→ Exercise brief
Start with the first line of the records below. Output each line exactly, ending with the one that contains "orange square: (77, 109)".

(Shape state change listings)
[Start of Attachment]

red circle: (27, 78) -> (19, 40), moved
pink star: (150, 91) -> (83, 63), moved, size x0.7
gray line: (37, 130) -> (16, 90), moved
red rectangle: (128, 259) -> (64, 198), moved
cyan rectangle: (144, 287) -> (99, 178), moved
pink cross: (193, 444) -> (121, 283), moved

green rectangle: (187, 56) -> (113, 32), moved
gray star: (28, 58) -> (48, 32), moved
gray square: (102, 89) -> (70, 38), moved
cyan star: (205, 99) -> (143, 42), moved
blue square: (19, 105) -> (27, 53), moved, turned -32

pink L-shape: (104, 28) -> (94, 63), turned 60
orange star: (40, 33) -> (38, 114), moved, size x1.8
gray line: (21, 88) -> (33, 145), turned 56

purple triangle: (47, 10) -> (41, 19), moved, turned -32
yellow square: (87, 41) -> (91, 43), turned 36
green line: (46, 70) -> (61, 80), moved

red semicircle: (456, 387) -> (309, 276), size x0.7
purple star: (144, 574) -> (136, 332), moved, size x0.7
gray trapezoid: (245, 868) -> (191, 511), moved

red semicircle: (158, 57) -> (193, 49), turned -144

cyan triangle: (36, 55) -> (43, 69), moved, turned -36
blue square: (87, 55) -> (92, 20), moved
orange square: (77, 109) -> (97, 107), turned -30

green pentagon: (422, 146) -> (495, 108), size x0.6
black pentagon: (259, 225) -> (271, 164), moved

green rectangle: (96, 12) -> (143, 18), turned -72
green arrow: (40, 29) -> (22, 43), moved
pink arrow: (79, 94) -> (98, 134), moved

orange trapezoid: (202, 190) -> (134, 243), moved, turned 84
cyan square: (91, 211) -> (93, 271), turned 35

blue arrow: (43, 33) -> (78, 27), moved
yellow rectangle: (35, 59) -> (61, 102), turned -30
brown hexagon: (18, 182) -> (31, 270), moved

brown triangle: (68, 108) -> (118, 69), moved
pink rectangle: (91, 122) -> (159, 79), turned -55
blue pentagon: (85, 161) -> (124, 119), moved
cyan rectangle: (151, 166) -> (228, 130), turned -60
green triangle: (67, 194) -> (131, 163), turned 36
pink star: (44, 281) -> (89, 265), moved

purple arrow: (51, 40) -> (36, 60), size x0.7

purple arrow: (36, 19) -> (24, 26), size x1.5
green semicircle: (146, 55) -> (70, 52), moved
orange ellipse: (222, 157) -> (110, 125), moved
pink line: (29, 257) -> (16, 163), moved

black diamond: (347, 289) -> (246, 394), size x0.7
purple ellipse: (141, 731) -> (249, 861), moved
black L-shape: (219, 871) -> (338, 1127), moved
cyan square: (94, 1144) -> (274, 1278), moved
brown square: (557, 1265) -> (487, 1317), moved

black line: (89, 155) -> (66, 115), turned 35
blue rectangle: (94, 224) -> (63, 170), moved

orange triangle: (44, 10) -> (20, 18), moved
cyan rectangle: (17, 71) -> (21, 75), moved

[End of Attachment]

→ Output for this exercise
red circle: (27, 78) -> (19, 40), moved
pink star: (150, 91) -> (83, 63), moved, size x0.7
gray line: (37, 130) -> (16, 90), moved
red rectangle: (128, 259) -> (64, 198), moved
cyan rectangle: (144, 287) -> (99, 178), moved
pink cross: (193, 444) -> (121, 283), moved

green rectangle: (187, 56) -> (113, 32), moved
gray star: (28, 58) -> (48, 32), moved
gray square: (102, 89) -> (70, 38), moved
cyan star: (205, 99) -> (143, 42), moved
blue square: (19, 105) -> (27, 53), moved, turned -32

pink L-shape: (104, 28) -> (94, 63), turned 60
orange star: (40, 33) -> (38, 114), moved, size x1.8
gray line: (21, 88) -> (33, 145), turned 56

purple triangle: (47, 10) -> (41, 19), moved, turned -32
yellow square: (87, 41) -> (91, 43), turned 36
green line: (46, 70) -> (61, 80), moved

red semicircle: (456, 387) -> (309, 276), size x0.7
purple star: (144, 574) -> (136, 332), moved, size x0.7
gray trapezoid: (245, 868) -> (191, 511), moved

red semicircle: (158, 57) -> (193, 49), turned -144

cyan triangle: (36, 55) -> (43, 69), moved, turned -36
blue square: (87, 55) -> (92, 20), moved
orange square: (77, 109) -> (97, 107), turned -30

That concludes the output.